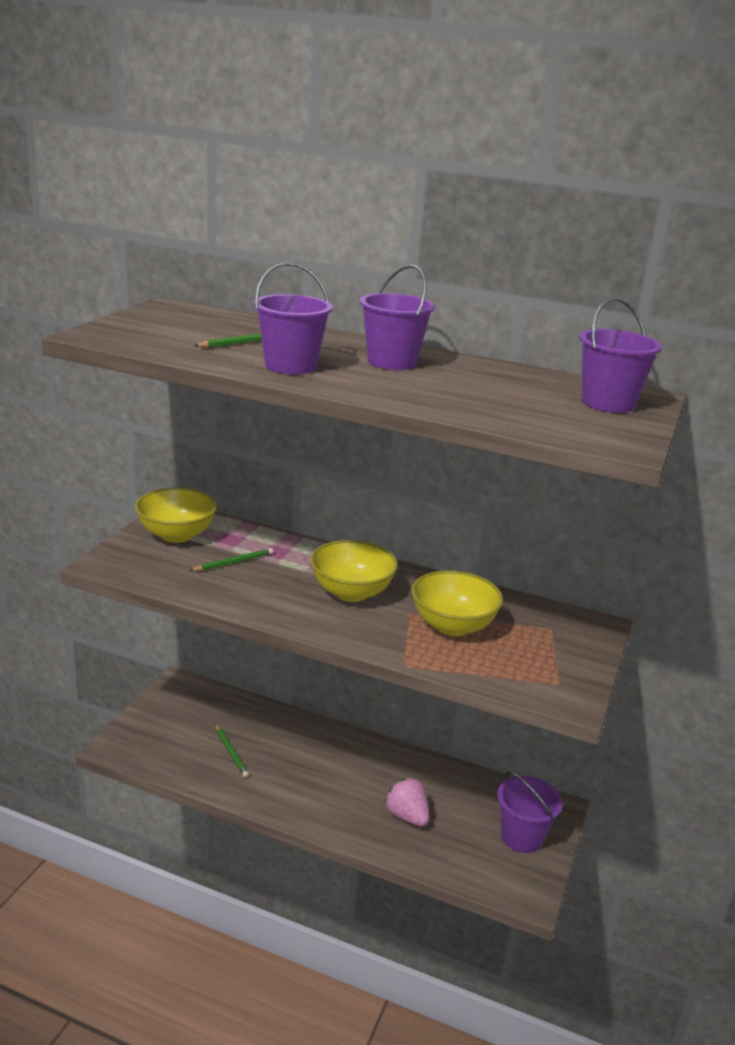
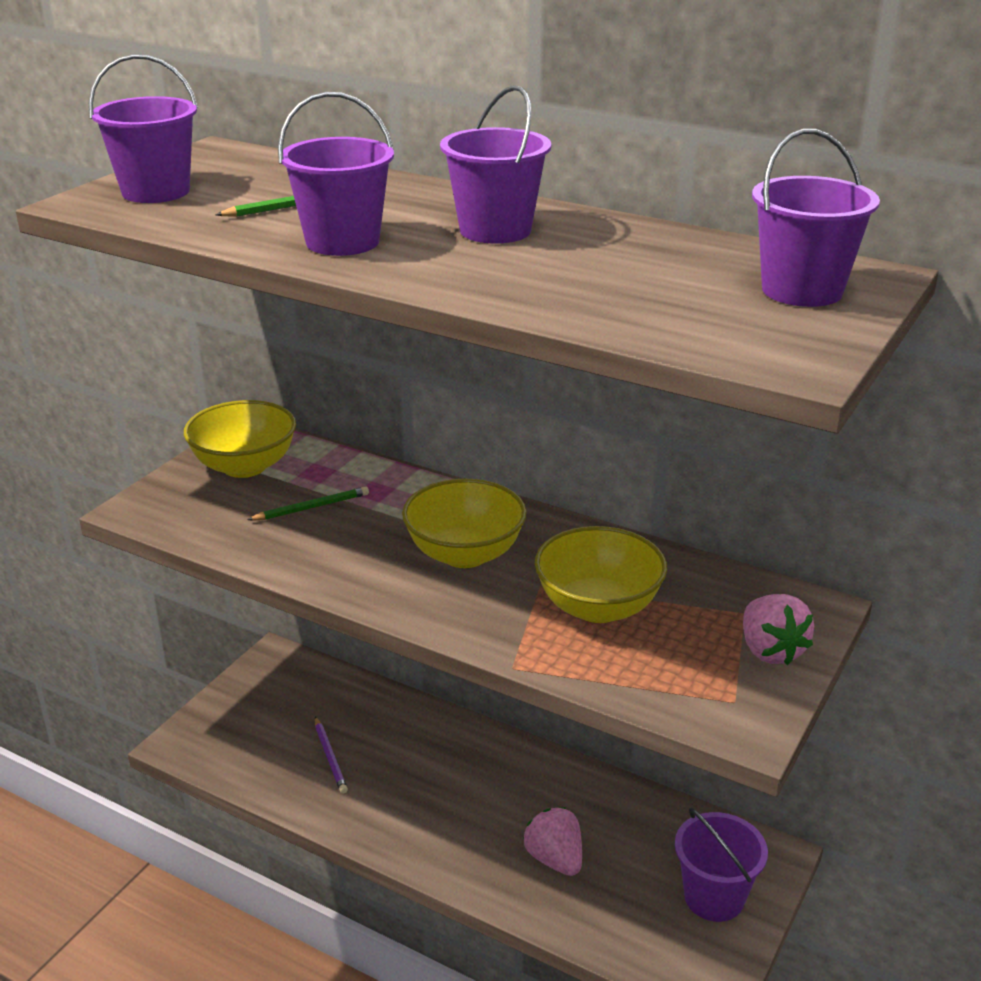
camera: 10 degrees right, 5 degrees up
(140, 330) = (156, 192): none -> purple bucket
(231, 752) = (330, 757): green pencil -> purple pencil
(574, 652) = (770, 650): none -> pink strawberry

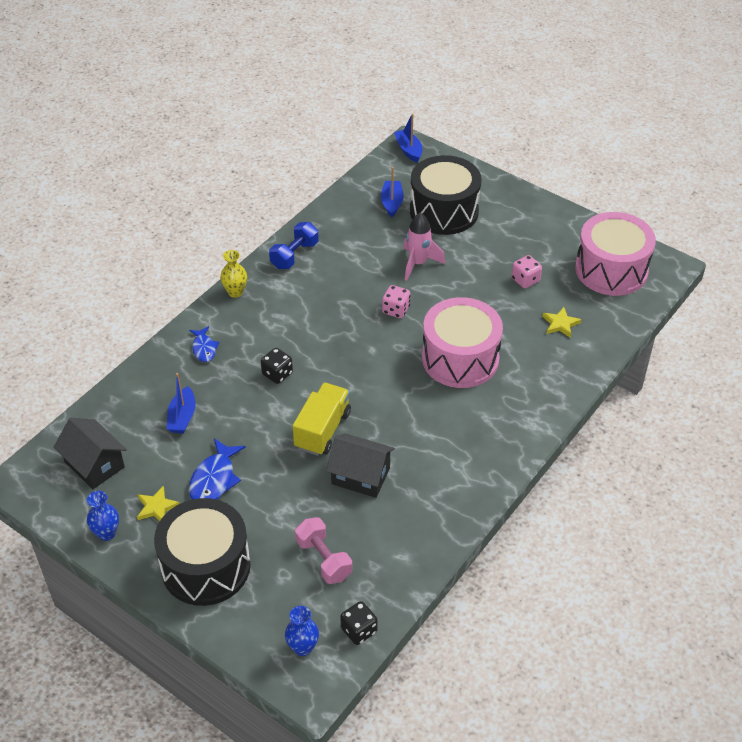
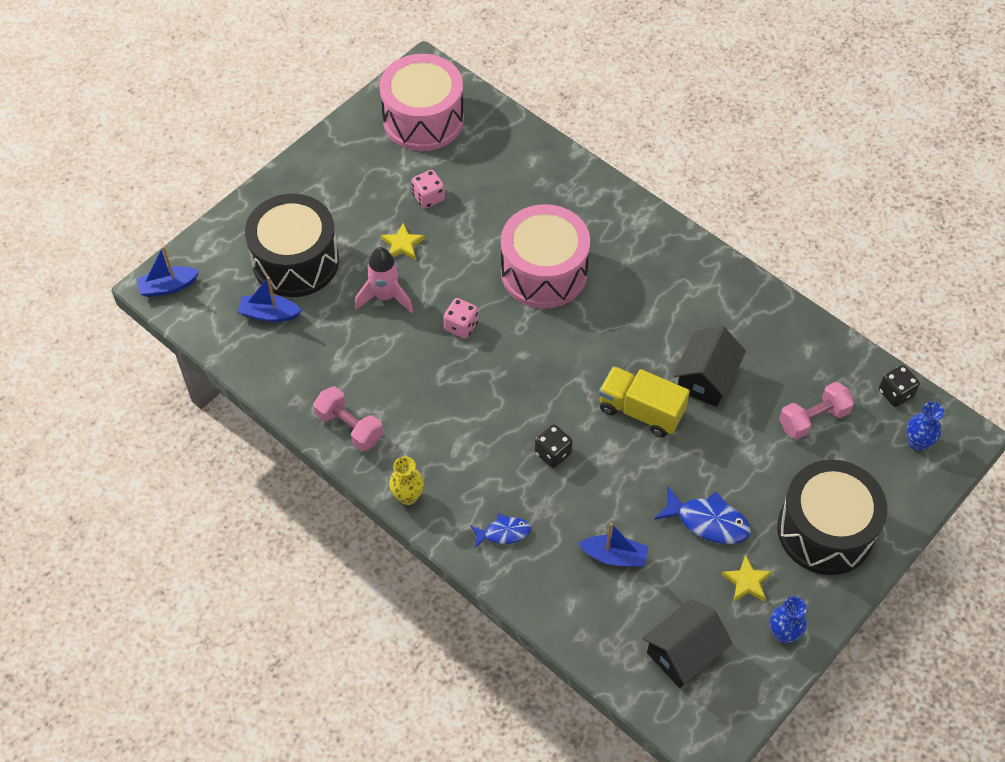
camera: 85 degrees left, 10 degrees up
(294, 255) = (349, 427): blue dumbbell -> pink dumbbell
(560, 324) = (501, 176): yellow star -> yellow star (402, 244)

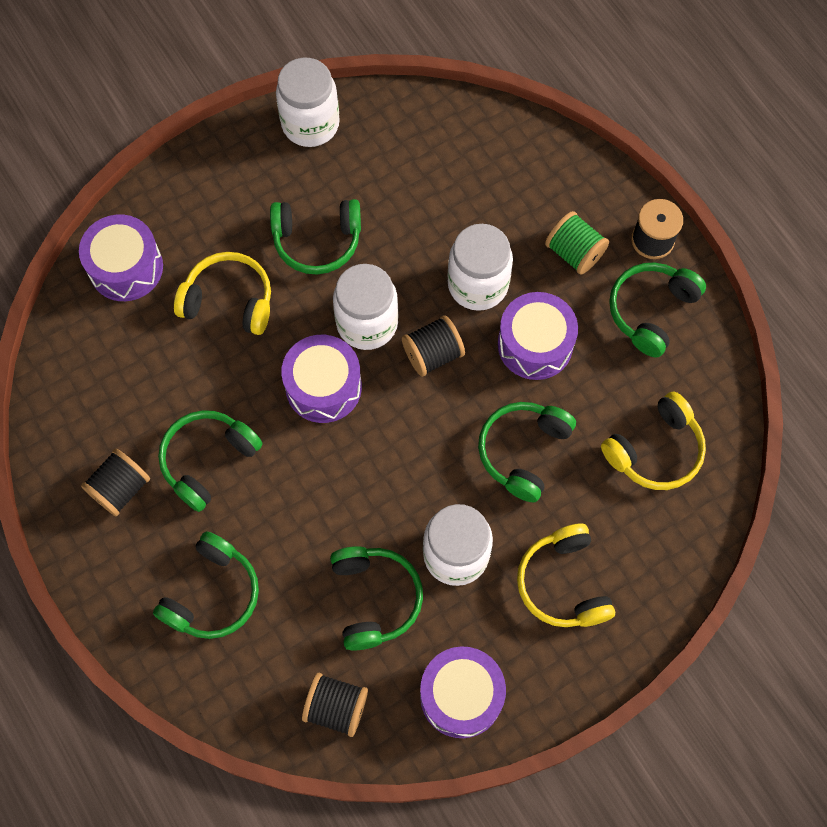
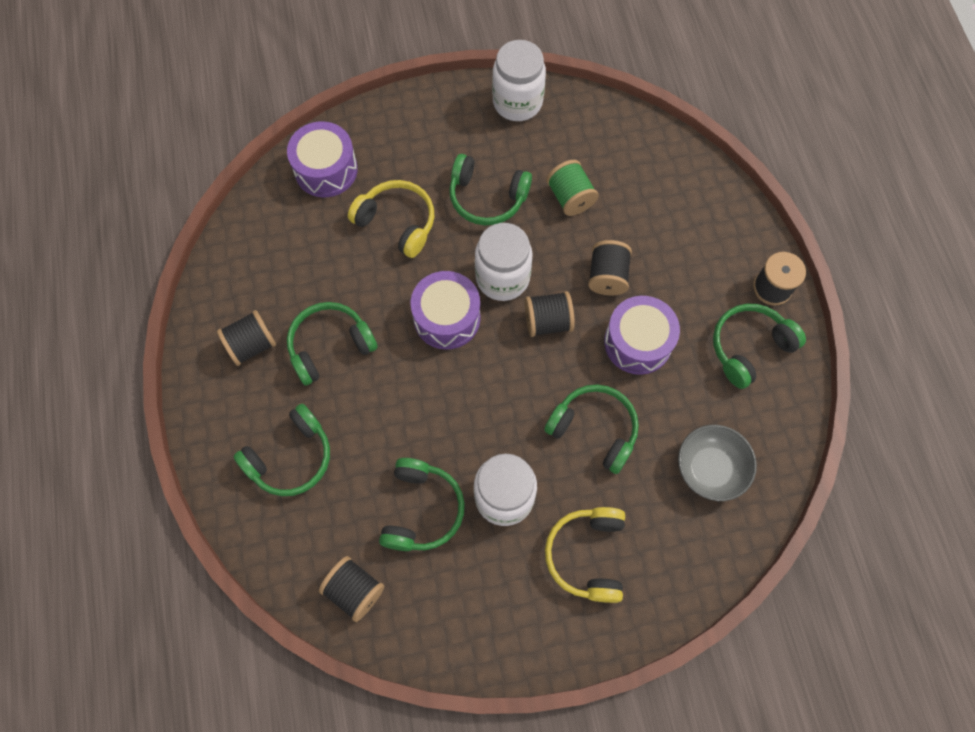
camera: 20 degrees right, 0 degrees up
(461, 695) = (463, 620): purple drum -> none
(478, 285) = (607, 276): white jar -> black spool
(523, 451) = (594, 429): green headphones -> green headphones turned 75 degrees clockwise
(574, 252) = (700, 276): green spool -> green spool (570, 197)
(655, 450) = (710, 468): yellow headphones -> grey bowl

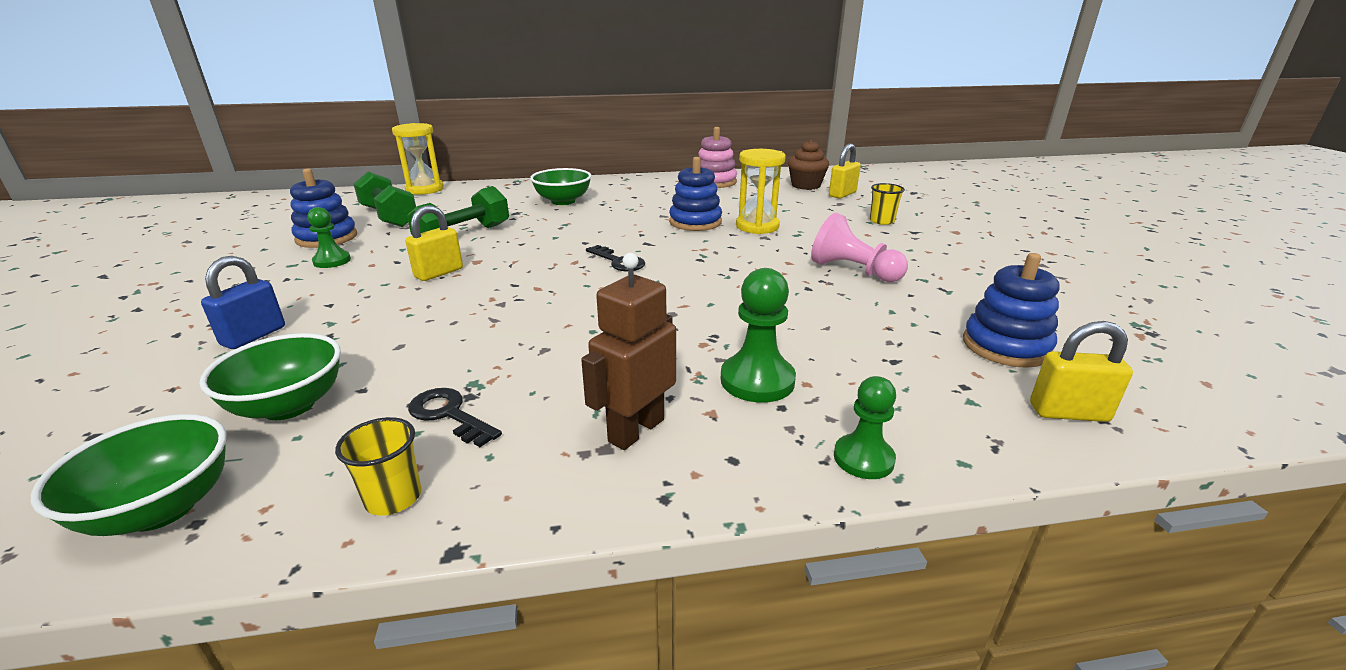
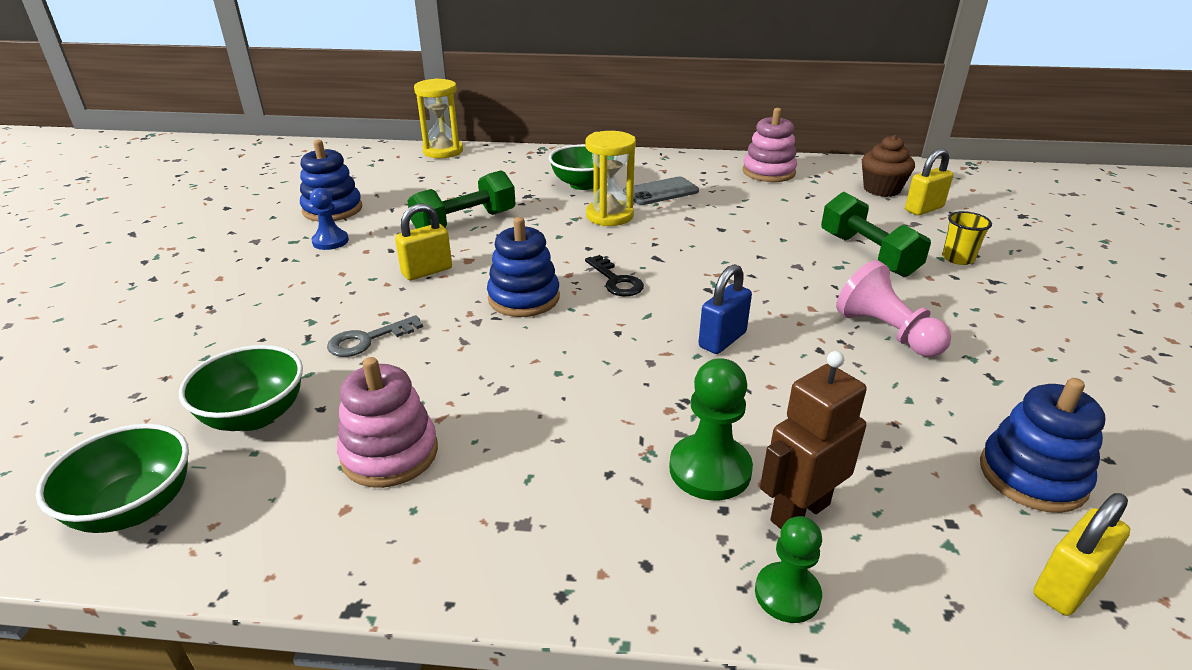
camera: 15 degrees right, 5 degrees up
(254, 336) = (242, 327): blue padlock -> blue padlock (722, 340)
(332, 261) = (330, 241): green pawn -> blue pawn
(389, 217) = (398, 187): green dumbbell -> green dumbbell (868, 254)
(393, 498) = (318, 538): yellow cup -> none
(395, 330) = (367, 340): none -> grey key
(449, 415) = (390, 453): black key -> pink stacking toy
(632, 201) = (660, 192): none -> grey phone
(636, 430) = (560, 508): brown robot -> brown robot (799, 512)
(695, 222) = (722, 233): blue stacking toy -> blue stacking toy (524, 298)
(757, 226) = (794, 248): yellow hourglass -> yellow hourglass (609, 216)
(1068, 412) = (1066, 586): yellow padlock -> yellow padlock turned 60 degrees counterclockwise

□ □ □

→ **Exercise prompt**
Copy out the lines beginning at the one that contains "(757, 226) = (794, 248): yellow". Stop at the final line of the data, and include it.

→ **Answer to the problem**
(757, 226) = (794, 248): yellow hourglass -> yellow hourglass (609, 216)
(1068, 412) = (1066, 586): yellow padlock -> yellow padlock turned 60 degrees counterclockwise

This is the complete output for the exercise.